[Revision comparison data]
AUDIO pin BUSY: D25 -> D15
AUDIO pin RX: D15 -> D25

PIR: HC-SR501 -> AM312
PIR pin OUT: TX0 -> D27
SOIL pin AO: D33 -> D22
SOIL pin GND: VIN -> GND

--

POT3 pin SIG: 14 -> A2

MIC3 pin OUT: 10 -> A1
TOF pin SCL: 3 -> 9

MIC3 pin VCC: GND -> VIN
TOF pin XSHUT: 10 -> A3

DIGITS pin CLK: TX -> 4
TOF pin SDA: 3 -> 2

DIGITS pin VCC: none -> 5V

...

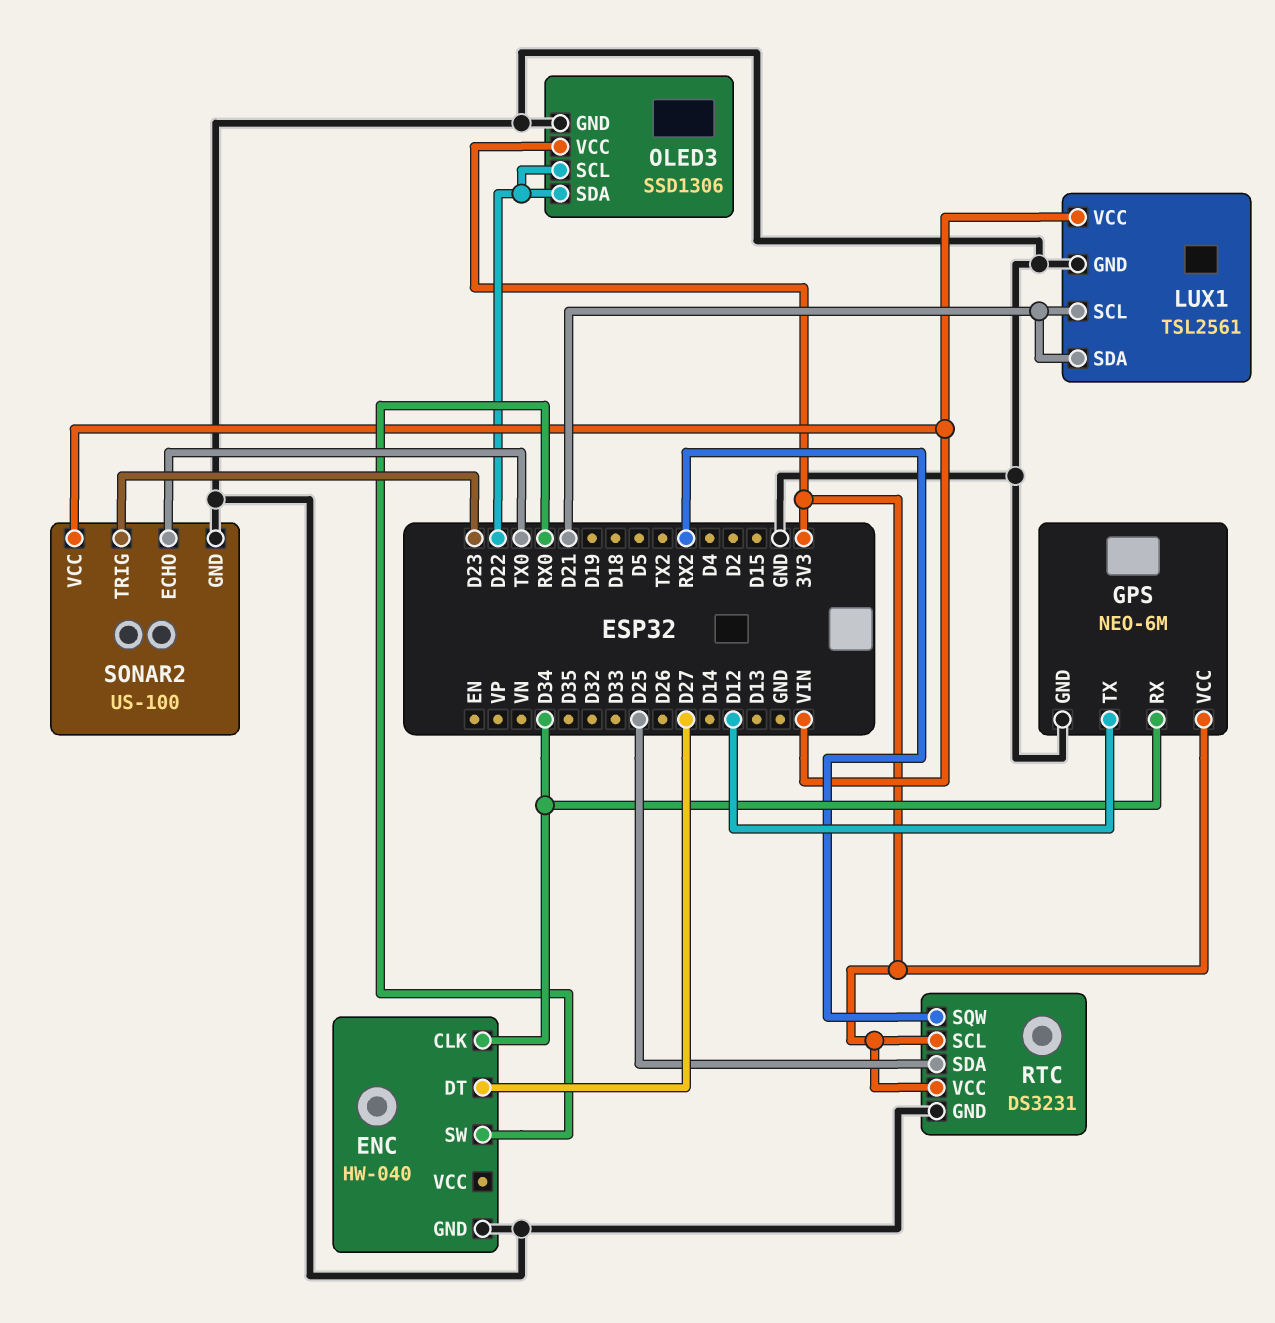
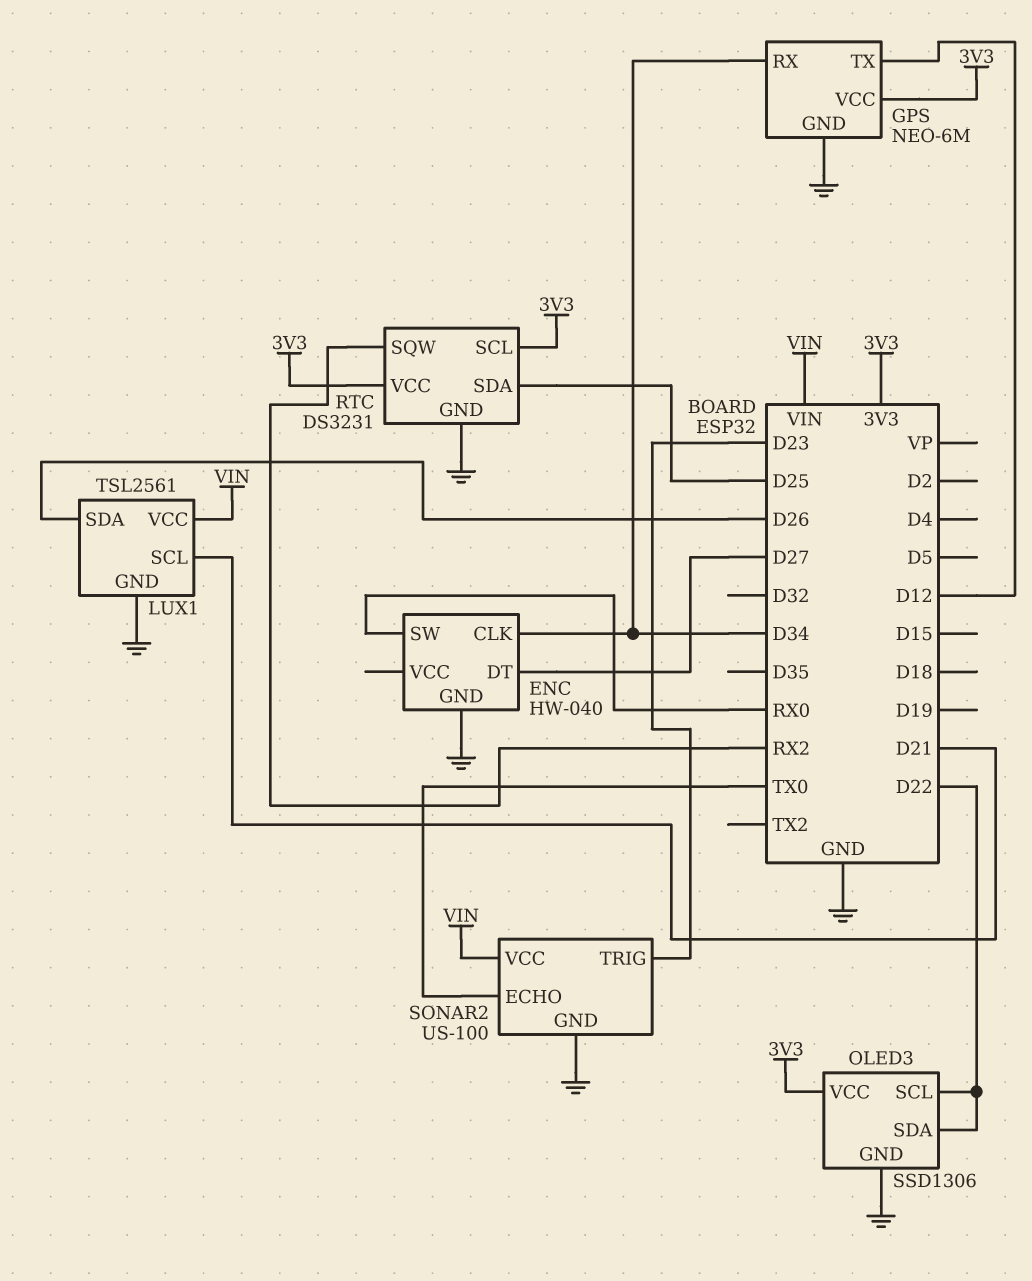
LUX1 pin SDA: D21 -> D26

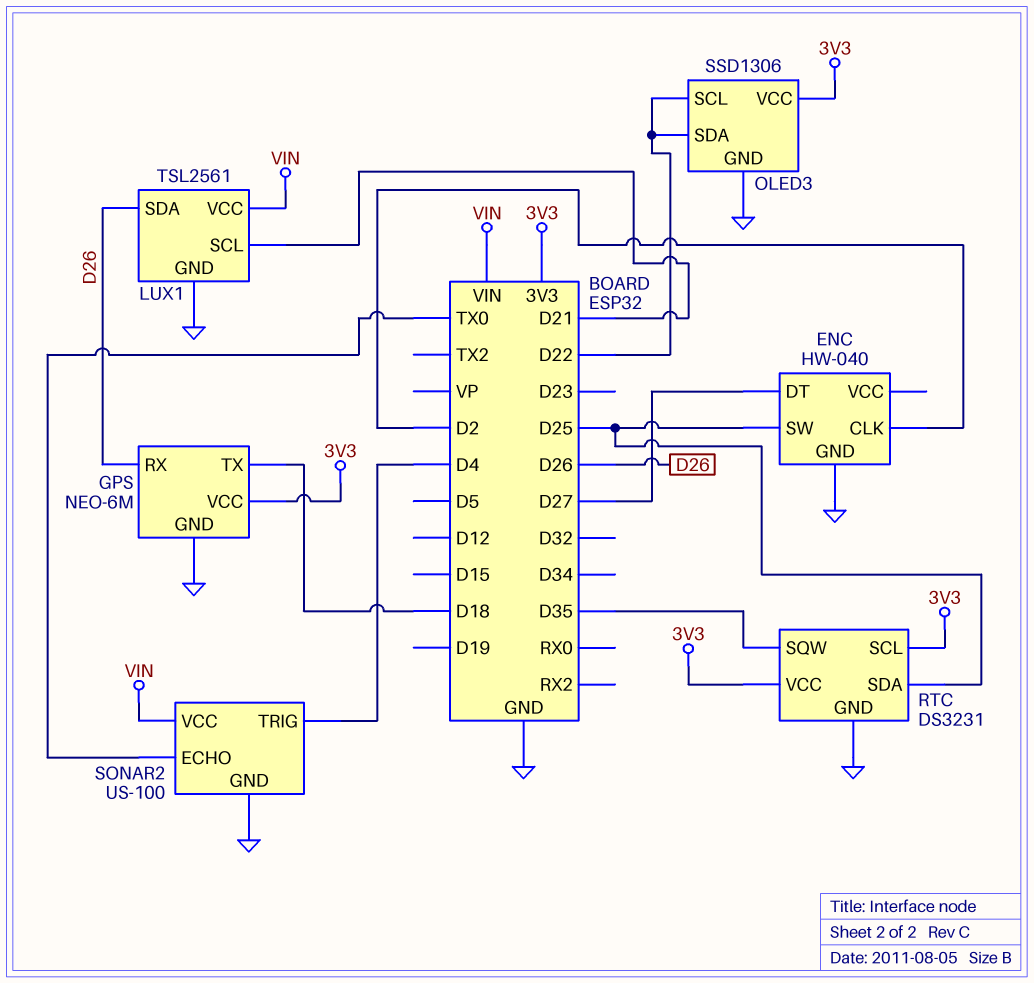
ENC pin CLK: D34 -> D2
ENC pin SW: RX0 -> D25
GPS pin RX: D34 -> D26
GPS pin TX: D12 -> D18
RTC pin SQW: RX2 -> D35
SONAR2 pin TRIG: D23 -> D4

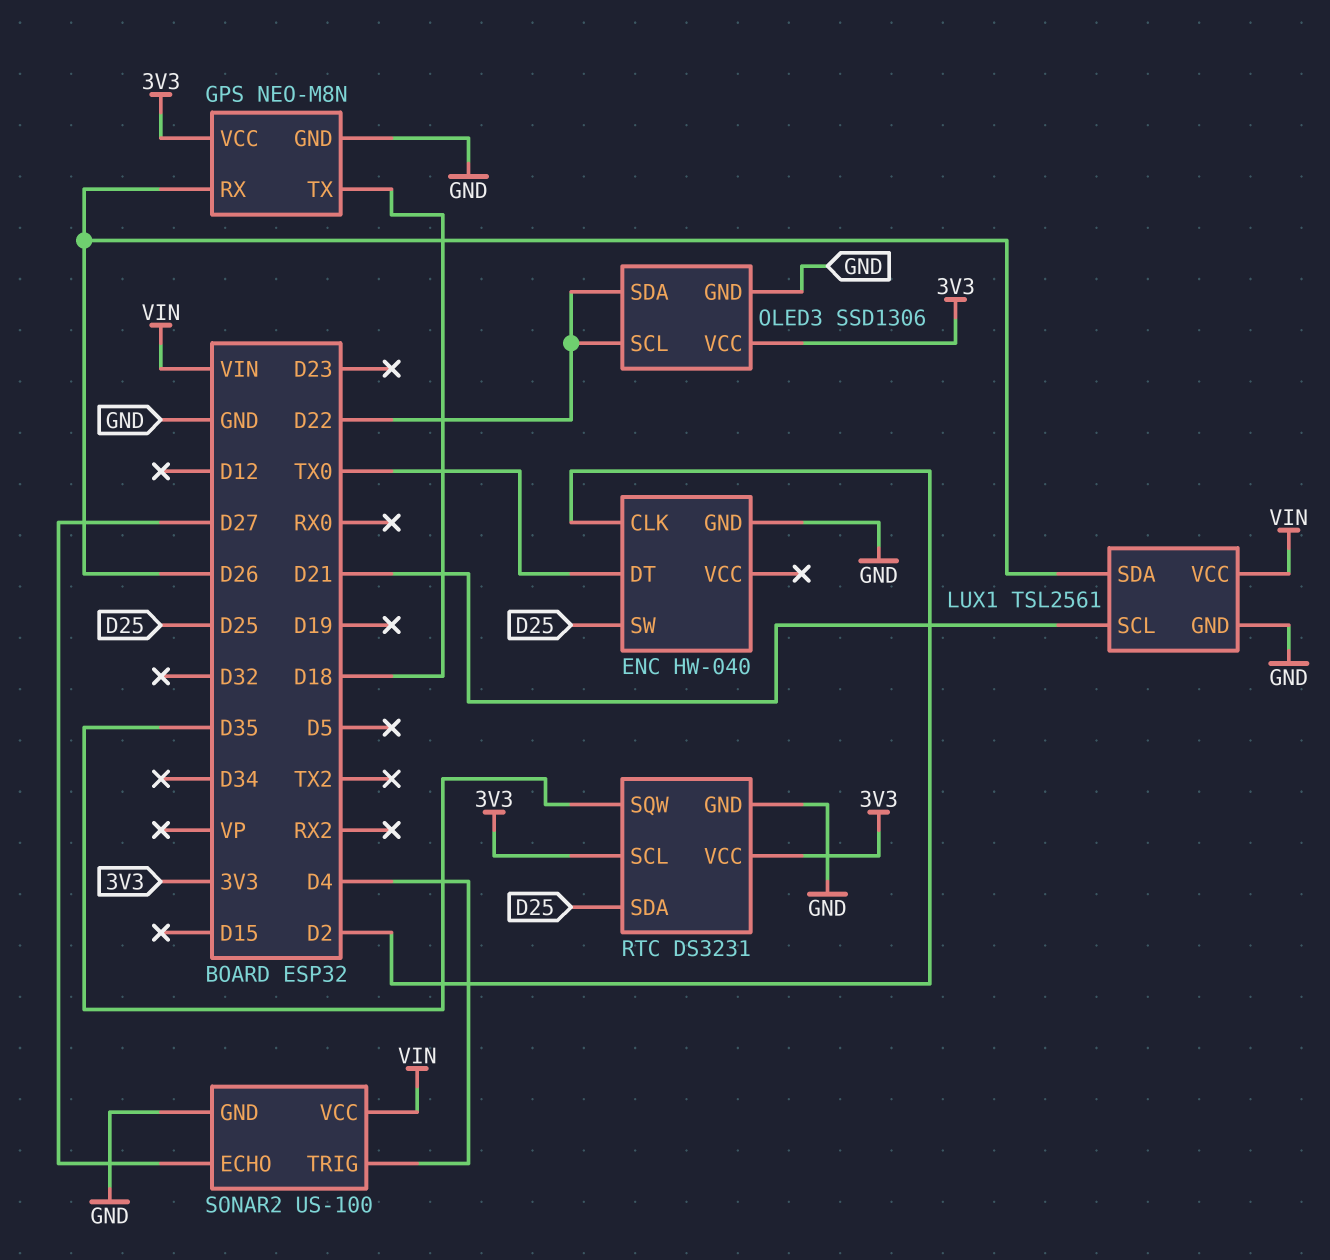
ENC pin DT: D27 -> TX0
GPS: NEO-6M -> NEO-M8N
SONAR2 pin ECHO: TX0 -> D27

- **What needs to be done**
Give back exactly the lines above starting at the line where "AUDIO pin BUSY: D25 -> D15" appears and ending at the line where "SOIL pin GND: VIN -> GND" appears, both included, with no other lines.

- **Written answer**
AUDIO pin BUSY: D25 -> D15
AUDIO pin RX: D15 -> D25

PIR: HC-SR501 -> AM312
PIR pin OUT: TX0 -> D27
SOIL pin AO: D33 -> D22
SOIL pin GND: VIN -> GND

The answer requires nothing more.